**What is required**
Everything from the line containing "R5: 2k (U4/in-, U4/out) -> 2k (3V3, U4/out)" to the end of the data must be duplicated word for word, and nothing else may appear.

**Listed records**
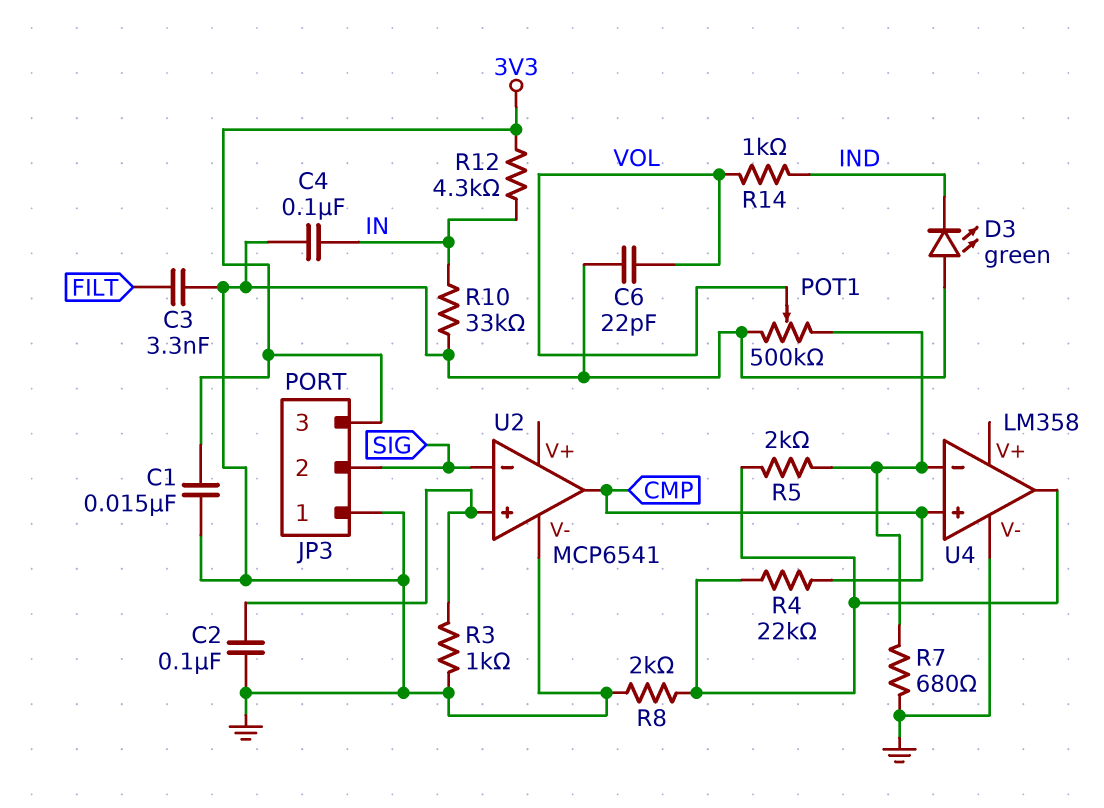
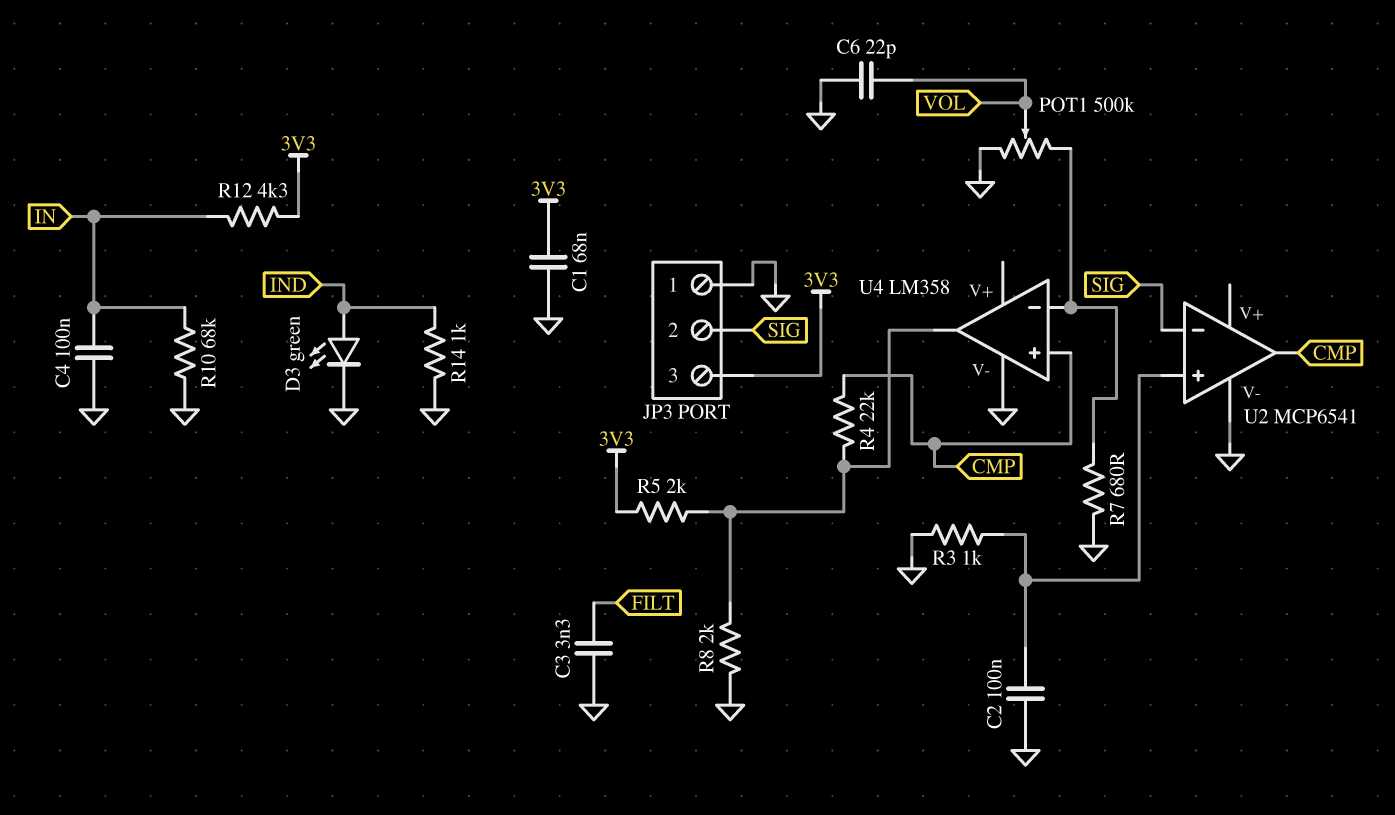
C1: 15nF (3V3, GND) -> 68nF (3V3, GND)
D3: LED green (A GND, K IND) -> LED green (A IND, K GND)
R5: 2k (U4/in-, U4/out) -> 2k (3V3, U4/out)
R10: 33k (GND, IN) -> 68k (GND, IN)
R14: 1k (IND, VOL) -> 1k (GND, IND)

**Your response**
R5: 2k (U4/in-, U4/out) -> 2k (3V3, U4/out)
R10: 33k (GND, IN) -> 68k (GND, IN)
R14: 1k (IND, VOL) -> 1k (GND, IND)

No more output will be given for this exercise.